__WHAT IS BEING ASKED__: The first line of the entries through the line bearing "SD1 pin SCK: D13 -> D7": copy these lines exactly and return nothing else.

__DATA PROVIDED__:
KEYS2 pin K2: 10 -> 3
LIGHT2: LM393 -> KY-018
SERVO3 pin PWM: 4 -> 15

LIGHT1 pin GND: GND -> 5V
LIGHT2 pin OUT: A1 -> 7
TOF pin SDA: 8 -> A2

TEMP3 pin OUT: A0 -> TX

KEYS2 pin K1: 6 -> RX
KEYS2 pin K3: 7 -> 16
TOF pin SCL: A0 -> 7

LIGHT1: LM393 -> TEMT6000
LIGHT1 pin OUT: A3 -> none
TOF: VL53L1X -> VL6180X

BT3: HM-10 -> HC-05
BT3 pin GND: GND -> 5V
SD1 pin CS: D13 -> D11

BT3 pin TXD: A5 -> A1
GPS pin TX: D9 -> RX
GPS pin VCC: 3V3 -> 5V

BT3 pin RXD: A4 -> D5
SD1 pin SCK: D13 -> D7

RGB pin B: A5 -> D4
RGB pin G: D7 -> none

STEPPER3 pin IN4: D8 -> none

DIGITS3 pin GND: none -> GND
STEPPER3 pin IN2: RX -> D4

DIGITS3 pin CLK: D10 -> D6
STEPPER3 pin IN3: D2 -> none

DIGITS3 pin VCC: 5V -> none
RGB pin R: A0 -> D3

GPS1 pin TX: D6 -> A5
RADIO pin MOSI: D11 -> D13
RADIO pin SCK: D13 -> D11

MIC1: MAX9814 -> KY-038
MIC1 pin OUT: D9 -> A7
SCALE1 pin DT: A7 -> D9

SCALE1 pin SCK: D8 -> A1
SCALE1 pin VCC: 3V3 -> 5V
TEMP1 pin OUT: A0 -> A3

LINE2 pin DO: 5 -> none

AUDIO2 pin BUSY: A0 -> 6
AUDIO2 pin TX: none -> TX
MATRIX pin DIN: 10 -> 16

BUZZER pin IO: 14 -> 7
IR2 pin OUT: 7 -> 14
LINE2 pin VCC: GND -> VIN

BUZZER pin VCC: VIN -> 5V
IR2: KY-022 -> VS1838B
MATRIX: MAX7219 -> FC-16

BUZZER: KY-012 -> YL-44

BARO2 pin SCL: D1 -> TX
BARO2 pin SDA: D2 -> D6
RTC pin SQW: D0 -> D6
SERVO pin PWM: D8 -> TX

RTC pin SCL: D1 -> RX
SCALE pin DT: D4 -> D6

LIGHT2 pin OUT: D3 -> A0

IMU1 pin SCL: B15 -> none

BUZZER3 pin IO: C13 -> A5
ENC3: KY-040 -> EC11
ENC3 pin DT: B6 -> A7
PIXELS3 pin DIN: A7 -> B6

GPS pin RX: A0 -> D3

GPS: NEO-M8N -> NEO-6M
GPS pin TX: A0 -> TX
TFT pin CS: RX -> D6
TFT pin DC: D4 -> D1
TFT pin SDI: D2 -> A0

__ANSWER AREA__:
KEYS2 pin K2: 10 -> 3
LIGHT2: LM393 -> KY-018
SERVO3 pin PWM: 4 -> 15

LIGHT1 pin GND: GND -> 5V
LIGHT2 pin OUT: A1 -> 7
TOF pin SDA: 8 -> A2

TEMP3 pin OUT: A0 -> TX

KEYS2 pin K1: 6 -> RX
KEYS2 pin K3: 7 -> 16
TOF pin SCL: A0 -> 7

LIGHT1: LM393 -> TEMT6000
LIGHT1 pin OUT: A3 -> none
TOF: VL53L1X -> VL6180X

BT3: HM-10 -> HC-05
BT3 pin GND: GND -> 5V
SD1 pin CS: D13 -> D11

BT3 pin TXD: A5 -> A1
GPS pin TX: D9 -> RX
GPS pin VCC: 3V3 -> 5V

BT3 pin RXD: A4 -> D5
SD1 pin SCK: D13 -> D7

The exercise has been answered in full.